EXERCISE INSTRUCTIONS: Reproduce the following material verbatim, line for line.

(Data excerpts)
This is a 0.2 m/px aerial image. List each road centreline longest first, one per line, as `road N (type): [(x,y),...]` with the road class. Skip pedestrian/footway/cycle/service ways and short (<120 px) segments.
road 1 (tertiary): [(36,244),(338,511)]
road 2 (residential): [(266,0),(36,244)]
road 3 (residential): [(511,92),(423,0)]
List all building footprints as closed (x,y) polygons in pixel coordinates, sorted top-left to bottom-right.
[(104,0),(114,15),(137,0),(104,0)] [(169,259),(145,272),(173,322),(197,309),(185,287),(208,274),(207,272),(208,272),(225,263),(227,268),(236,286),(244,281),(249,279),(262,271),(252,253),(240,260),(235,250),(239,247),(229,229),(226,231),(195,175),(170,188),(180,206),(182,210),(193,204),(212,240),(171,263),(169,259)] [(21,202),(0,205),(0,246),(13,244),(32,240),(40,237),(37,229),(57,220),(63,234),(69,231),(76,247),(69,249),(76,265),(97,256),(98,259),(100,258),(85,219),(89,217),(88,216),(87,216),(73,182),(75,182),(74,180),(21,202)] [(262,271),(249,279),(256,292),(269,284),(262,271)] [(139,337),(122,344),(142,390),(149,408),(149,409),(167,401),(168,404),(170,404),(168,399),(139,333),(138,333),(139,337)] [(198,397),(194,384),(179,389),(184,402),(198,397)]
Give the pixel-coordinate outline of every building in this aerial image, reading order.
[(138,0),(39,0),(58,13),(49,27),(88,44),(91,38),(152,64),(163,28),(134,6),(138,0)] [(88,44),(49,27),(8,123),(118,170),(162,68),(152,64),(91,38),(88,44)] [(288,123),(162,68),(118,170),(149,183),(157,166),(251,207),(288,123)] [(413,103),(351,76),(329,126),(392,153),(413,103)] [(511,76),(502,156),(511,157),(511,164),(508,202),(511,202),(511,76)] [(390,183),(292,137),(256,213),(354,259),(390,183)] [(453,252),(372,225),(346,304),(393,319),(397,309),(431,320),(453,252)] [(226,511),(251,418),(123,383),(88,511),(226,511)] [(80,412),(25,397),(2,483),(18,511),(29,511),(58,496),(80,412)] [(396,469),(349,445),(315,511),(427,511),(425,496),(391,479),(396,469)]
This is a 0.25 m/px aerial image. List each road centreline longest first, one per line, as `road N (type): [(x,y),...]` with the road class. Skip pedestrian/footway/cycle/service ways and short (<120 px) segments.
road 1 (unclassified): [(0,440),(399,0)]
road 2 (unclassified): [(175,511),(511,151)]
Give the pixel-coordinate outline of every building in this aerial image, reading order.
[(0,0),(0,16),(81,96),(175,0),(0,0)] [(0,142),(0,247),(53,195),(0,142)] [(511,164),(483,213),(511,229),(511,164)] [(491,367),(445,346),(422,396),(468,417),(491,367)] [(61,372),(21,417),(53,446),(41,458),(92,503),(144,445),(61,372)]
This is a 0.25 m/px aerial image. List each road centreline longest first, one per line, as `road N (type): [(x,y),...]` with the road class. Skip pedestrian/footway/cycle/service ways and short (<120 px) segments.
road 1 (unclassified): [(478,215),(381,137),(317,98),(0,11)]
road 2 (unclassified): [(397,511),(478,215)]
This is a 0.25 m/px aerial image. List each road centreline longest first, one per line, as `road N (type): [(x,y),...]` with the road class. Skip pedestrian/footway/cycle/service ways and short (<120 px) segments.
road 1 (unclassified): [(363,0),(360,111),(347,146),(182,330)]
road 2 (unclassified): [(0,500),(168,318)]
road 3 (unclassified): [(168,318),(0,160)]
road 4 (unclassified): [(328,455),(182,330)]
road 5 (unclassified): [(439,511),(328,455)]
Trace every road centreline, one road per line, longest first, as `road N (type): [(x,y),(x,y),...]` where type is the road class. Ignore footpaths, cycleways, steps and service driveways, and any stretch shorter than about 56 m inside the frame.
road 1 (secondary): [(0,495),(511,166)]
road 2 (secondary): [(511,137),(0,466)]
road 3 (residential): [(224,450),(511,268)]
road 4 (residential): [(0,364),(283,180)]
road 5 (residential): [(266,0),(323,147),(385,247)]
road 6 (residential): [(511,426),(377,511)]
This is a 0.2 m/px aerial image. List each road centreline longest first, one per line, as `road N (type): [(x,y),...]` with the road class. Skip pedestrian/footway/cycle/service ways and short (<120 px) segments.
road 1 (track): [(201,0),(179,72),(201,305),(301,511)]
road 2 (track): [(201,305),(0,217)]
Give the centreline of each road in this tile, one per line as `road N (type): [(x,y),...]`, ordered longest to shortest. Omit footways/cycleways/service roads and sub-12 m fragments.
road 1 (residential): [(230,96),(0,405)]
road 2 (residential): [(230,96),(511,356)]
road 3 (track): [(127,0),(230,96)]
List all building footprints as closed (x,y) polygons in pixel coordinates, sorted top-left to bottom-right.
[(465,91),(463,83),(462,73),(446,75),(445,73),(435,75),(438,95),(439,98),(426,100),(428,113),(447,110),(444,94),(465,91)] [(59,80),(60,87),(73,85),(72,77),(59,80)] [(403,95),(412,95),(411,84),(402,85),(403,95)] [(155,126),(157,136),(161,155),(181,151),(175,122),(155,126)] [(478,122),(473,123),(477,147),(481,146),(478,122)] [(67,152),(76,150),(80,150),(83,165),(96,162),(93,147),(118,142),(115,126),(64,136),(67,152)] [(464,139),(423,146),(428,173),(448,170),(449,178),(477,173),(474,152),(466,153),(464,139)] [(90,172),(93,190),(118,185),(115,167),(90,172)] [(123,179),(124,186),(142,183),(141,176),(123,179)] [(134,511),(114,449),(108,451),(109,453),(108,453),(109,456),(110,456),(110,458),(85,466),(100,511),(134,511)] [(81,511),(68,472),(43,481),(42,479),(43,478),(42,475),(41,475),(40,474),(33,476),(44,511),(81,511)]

ANSWER TO THIS PROBLEM:
This is a 0.2 m/px aerial image. List each road centreline longest first, one per line, as `road N (type): [(x,y),...]` with the road class. Skip pedestrian/footway/cycle/service ways and short (<120 px) segments.
road 1 (tertiary): [(36,244),(338,511)]
road 2 (residential): [(266,0),(36,244)]
road 3 (residential): [(511,92),(423,0)]
List all building footprints as closed (x,y) polygons in pixel coordinates, sorted top-left to bottom-right.
[(104,0),(114,15),(137,0),(104,0)] [(169,259),(145,272),(173,322),(197,309),(185,287),(208,274),(207,272),(208,272),(225,263),(227,268),(236,286),(244,281),(249,279),(262,271),(252,253),(240,260),(235,250),(239,247),(229,229),(226,231),(195,175),(170,188),(180,206),(182,210),(193,204),(212,240),(171,263),(169,259)] [(21,202),(0,205),(0,246),(13,244),(32,240),(40,237),(37,229),(57,220),(63,234),(69,231),(76,247),(69,249),(76,265),(97,256),(98,259),(100,258),(85,219),(89,217),(88,216),(87,216),(73,182),(75,182),(74,180),(21,202)] [(262,271),(249,279),(256,292),(269,284),(262,271)] [(139,337),(122,344),(142,390),(149,408),(149,409),(167,401),(168,404),(170,404),(168,399),(139,333),(138,333),(139,337)] [(198,397),(194,384),(179,389),(184,402),(198,397)]
Give the pixel-coordinate outline of every building in this aerial image, reading order.
[(138,0),(39,0),(58,13),(49,27),(88,44),(91,38),(152,64),(163,28),(134,6),(138,0)] [(88,44),(49,27),(8,123),(118,170),(162,68),(152,64),(91,38),(88,44)] [(288,123),(162,68),(118,170),(149,183),(157,166),(251,207),(288,123)] [(413,103),(351,76),(329,126),(392,153),(413,103)] [(511,76),(502,156),(511,157),(511,164),(508,202),(511,202),(511,76)] [(390,183),(292,137),(256,213),(354,259),(390,183)] [(453,252),(372,225),(346,304),(393,319),(397,309),(431,320),(453,252)] [(226,511),(251,418),(123,383),(88,511),(226,511)] [(80,412),(25,397),(2,483),(18,511),(29,511),(58,496),(80,412)] [(396,469),(349,445),(315,511),(427,511),(425,496),(391,479),(396,469)]
This is a 0.25 m/px aerial image. List each road centreline longest first, one per line, as `road N (type): [(x,y),...]` with the road class. Skip pedestrian/footway/cycle/service ways and short (<120 px) segments.
road 1 (unclassified): [(0,440),(399,0)]
road 2 (unclassified): [(175,511),(511,151)]
Give the pixel-coordinate outline of every building in this aerial image, reading order.
[(0,0),(0,16),(81,96),(175,0),(0,0)] [(0,142),(0,247),(53,195),(0,142)] [(511,164),(483,213),(511,229),(511,164)] [(491,367),(445,346),(422,396),(468,417),(491,367)] [(61,372),(21,417),(53,446),(41,458),(92,503),(144,445),(61,372)]
This is a 0.25 m/px aerial image. List each road centreline longest first, one per line, as `road N (type): [(x,y),...]` with the road class. Skip pedestrian/footway/cycle/service ways and short (<120 px) segments.
road 1 (unclassified): [(478,215),(381,137),(317,98),(0,11)]
road 2 (unclassified): [(397,511),(478,215)]
This is a 0.25 m/px aerial image. List each road centreline longest first, one per line, as `road N (type): [(x,y),...]` with the road class. Skip pedestrian/footway/cycle/service ways and short (<120 px) segments.
road 1 (unclassified): [(363,0),(360,111),(347,146),(182,330)]
road 2 (unclassified): [(0,500),(168,318)]
road 3 (unclassified): [(168,318),(0,160)]
road 4 (unclassified): [(328,455),(182,330)]
road 5 (unclassified): [(439,511),(328,455)]
Trace every road centreline, one road per line, longest first, as `road N (type): [(x,y),(x,y),...]` where type is the road class. Ignore footpaths, cycleways, steps and service driveways, and any stretch shorter than about 56 m inside the frame.
road 1 (secondary): [(0,495),(511,166)]
road 2 (secondary): [(511,137),(0,466)]
road 3 (residential): [(224,450),(511,268)]
road 4 (residential): [(0,364),(283,180)]
road 5 (residential): [(266,0),(323,147),(385,247)]
road 6 (residential): [(511,426),(377,511)]
This is a 0.2 m/px aerial image. List each road centreline longest first, one per line, as `road N (type): [(x,y),...]` with the road class. Skip pedestrian/footway/cycle/service ways and short (<120 px) segments.
road 1 (track): [(201,0),(179,72),(201,305),(301,511)]
road 2 (track): [(201,305),(0,217)]
Give the centreline of each road in this tile, one per line as `road N (type): [(x,y),...]`, ordered longest to shortest. Omit footways/cycleways/service roads and sub-12 m fragments.
road 1 (residential): [(230,96),(0,405)]
road 2 (residential): [(230,96),(511,356)]
road 3 (track): [(127,0),(230,96)]
List all building footprints as closed (x,y) polygons in pixel coordinates, sorted top-left to bottom-right.
[(465,91),(463,83),(462,73),(446,75),(445,73),(435,75),(438,95),(439,98),(426,100),(428,113),(447,110),(444,94),(465,91)] [(59,80),(60,87),(73,85),(72,77),(59,80)] [(403,95),(412,95),(411,84),(402,85),(403,95)] [(155,126),(157,136),(161,155),(181,151),(175,122),(155,126)] [(478,122),(473,123),(477,147),(481,146),(478,122)] [(67,152),(76,150),(80,150),(83,165),(96,162),(93,147),(118,142),(115,126),(64,136),(67,152)] [(464,139),(423,146),(428,173),(448,170),(449,178),(477,173),(474,152),(466,153),(464,139)] [(90,172),(93,190),(118,185),(115,167),(90,172)] [(123,179),(124,186),(142,183),(141,176),(123,179)] [(134,511),(114,449),(108,451),(109,453),(108,453),(109,456),(110,456),(110,458),(85,466),(100,511),(134,511)] [(81,511),(68,472),(43,481),(42,479),(43,478),(42,475),(41,475),(40,474),(33,476),(44,511),(81,511)]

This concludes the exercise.